Data records
------------------------------------------------------------------------

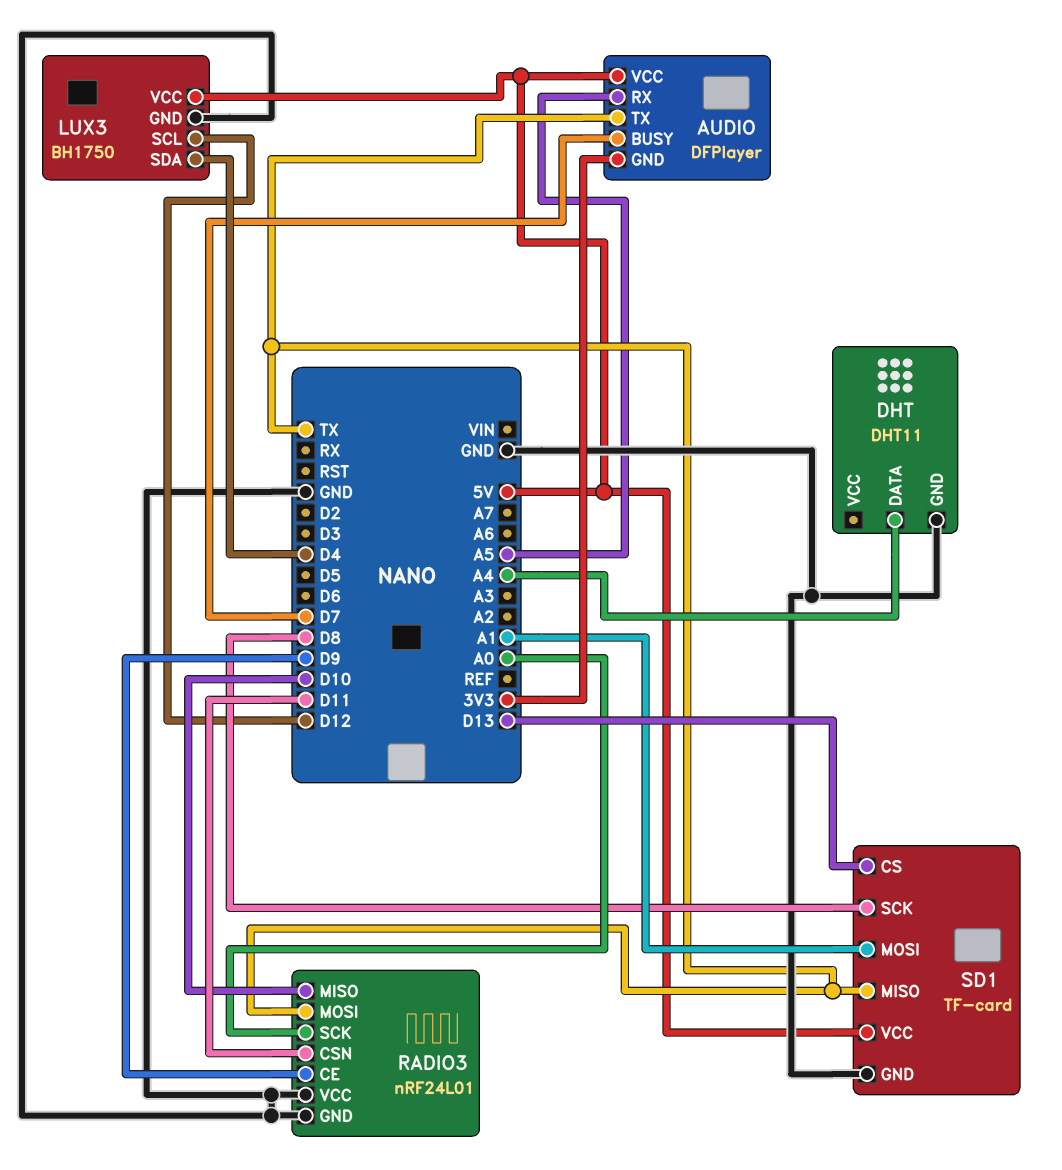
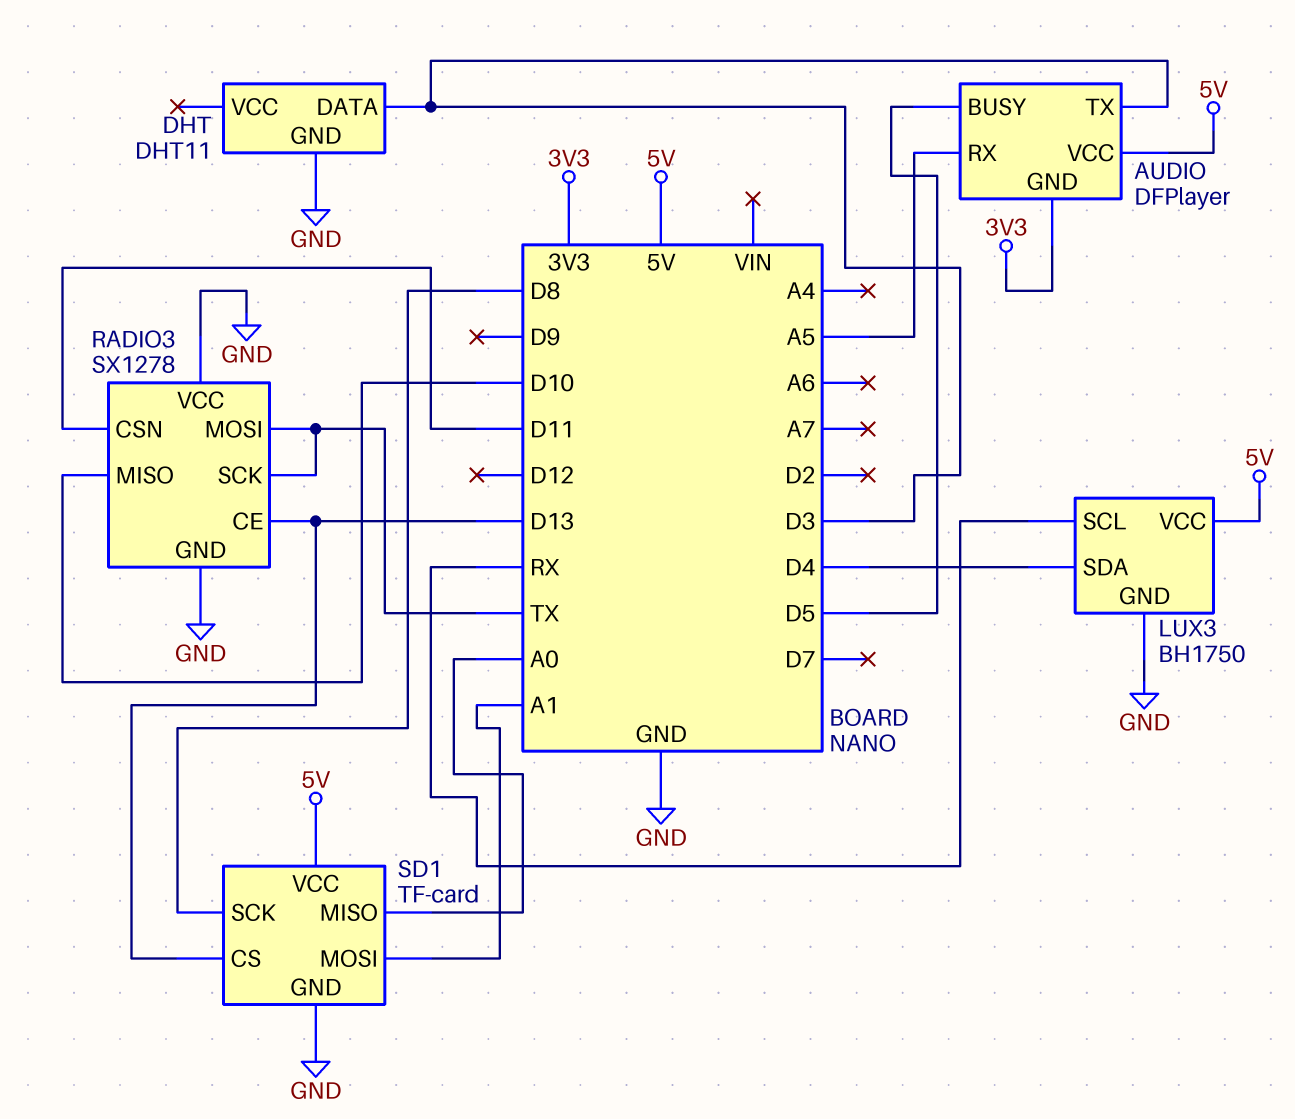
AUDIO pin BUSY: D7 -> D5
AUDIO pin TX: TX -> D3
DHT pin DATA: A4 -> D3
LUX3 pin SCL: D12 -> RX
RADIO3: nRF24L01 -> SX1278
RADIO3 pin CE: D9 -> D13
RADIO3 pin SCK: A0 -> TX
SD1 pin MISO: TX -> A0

------------------------------------------------------------------------

§ **Task goal**:
Take the lines above from the one holding "AUDIO pin TX: TX -> D3" to the last and output them exactly.

§ **Answer below**:
AUDIO pin TX: TX -> D3
DHT pin DATA: A4 -> D3
LUX3 pin SCL: D12 -> RX
RADIO3: nRF24L01 -> SX1278
RADIO3 pin CE: D9 -> D13
RADIO3 pin SCK: A0 -> TX
SD1 pin MISO: TX -> A0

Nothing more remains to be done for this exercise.